WORK REQUEST: Repeat all of the data below word for word, keeping no images.

THE DATA:
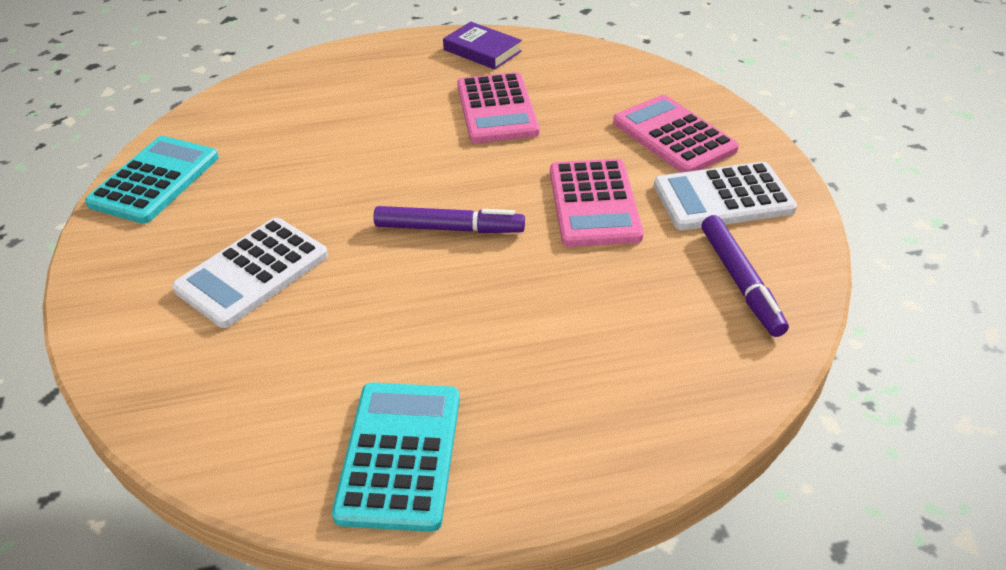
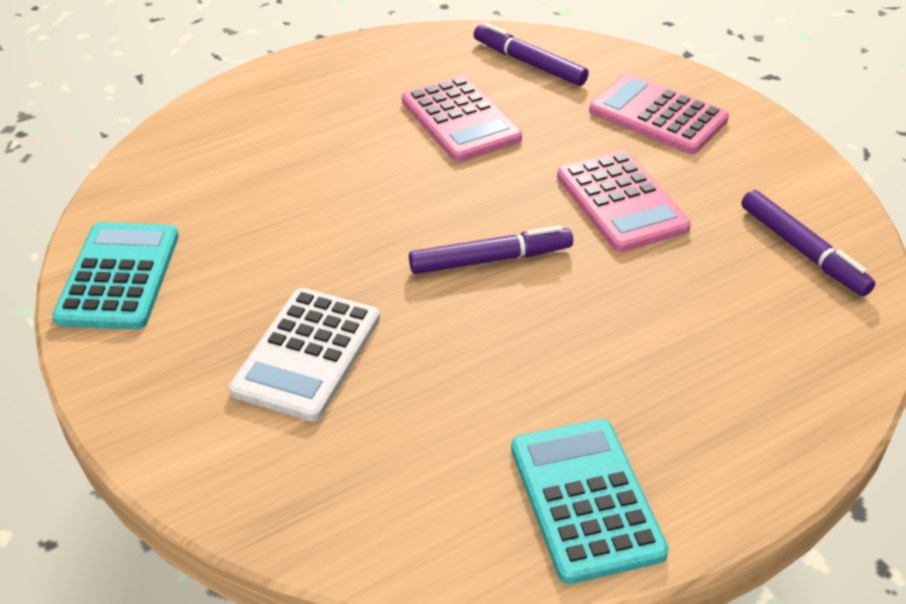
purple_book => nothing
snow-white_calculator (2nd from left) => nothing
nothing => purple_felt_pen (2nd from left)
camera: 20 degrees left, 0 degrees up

TASK SOLUTION:
purple_book => nothing
snow-white_calculator (2nd from left) => nothing
nothing => purple_felt_pen (2nd from left)
camera: 20 degrees left, 0 degrees up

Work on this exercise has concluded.